* [Excerpts from a dataset]:
------------------------------------------------------------------------

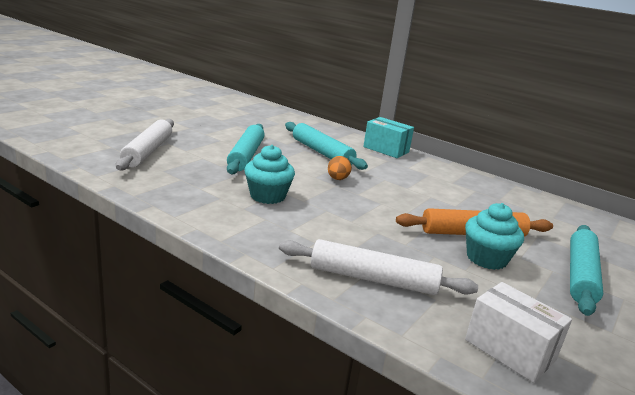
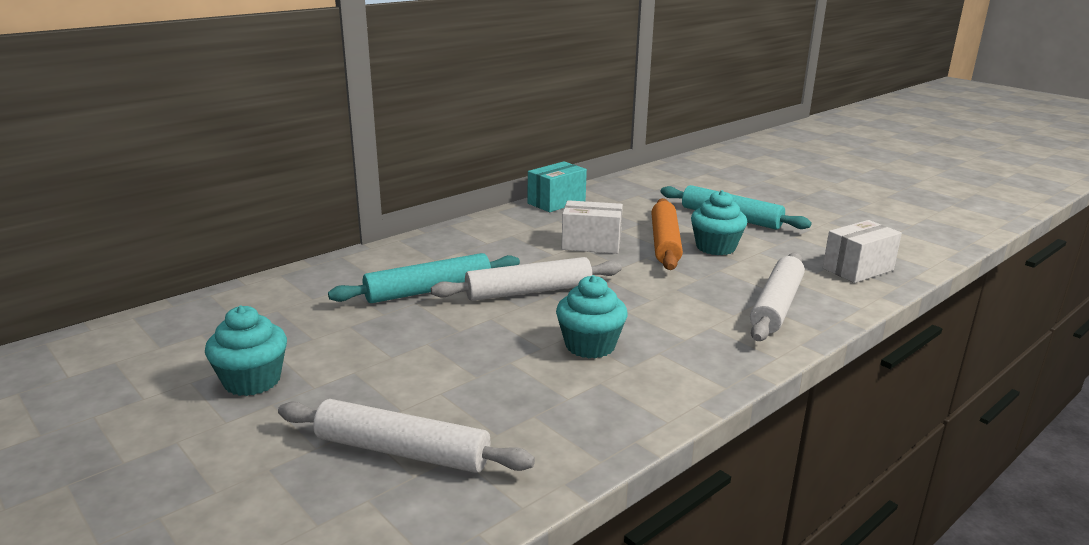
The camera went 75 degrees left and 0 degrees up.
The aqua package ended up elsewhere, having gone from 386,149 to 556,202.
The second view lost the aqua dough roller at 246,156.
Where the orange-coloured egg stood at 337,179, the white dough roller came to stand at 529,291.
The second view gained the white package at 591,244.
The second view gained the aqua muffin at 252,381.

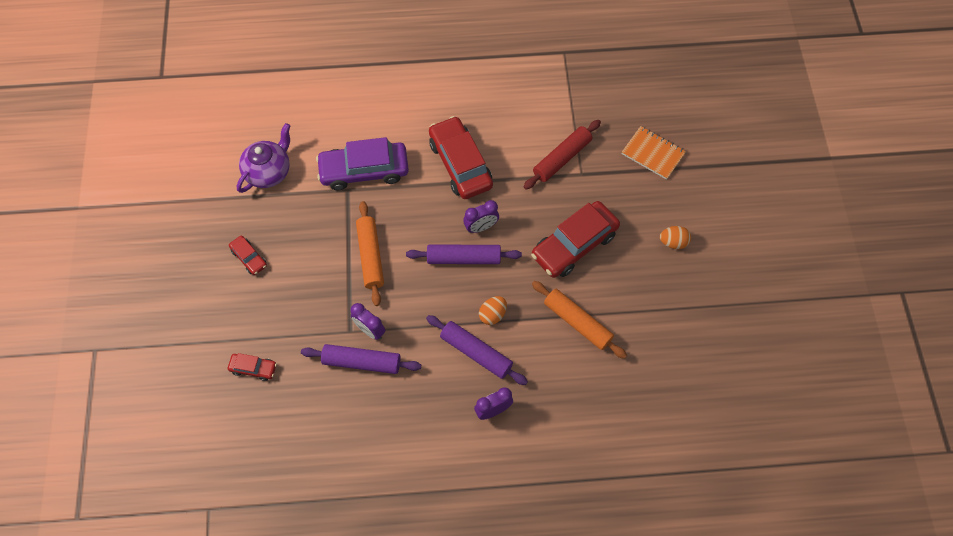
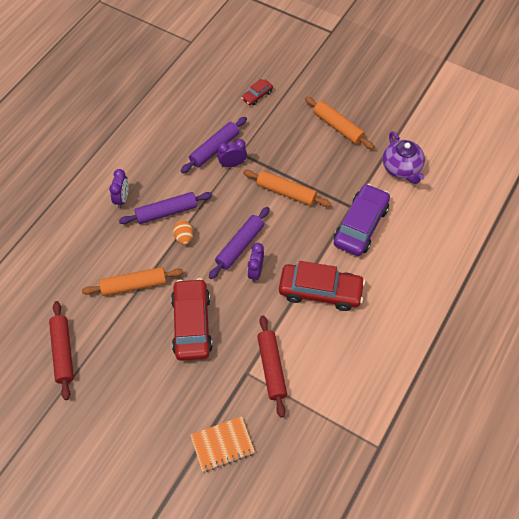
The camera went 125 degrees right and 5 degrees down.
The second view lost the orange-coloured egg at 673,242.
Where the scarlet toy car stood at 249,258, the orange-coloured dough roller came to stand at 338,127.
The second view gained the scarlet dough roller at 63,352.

------------------------------------------------------------------------

* [Exercise brief]:
Go through the data above and return each line containing the string "stood".

* [Response area]:
Where the orange-coloured egg stood at 337,179, the white dough roller came to stand at 529,291.
Where the scarlet toy car stood at 249,258, the orange-coloured dough roller came to stand at 338,127.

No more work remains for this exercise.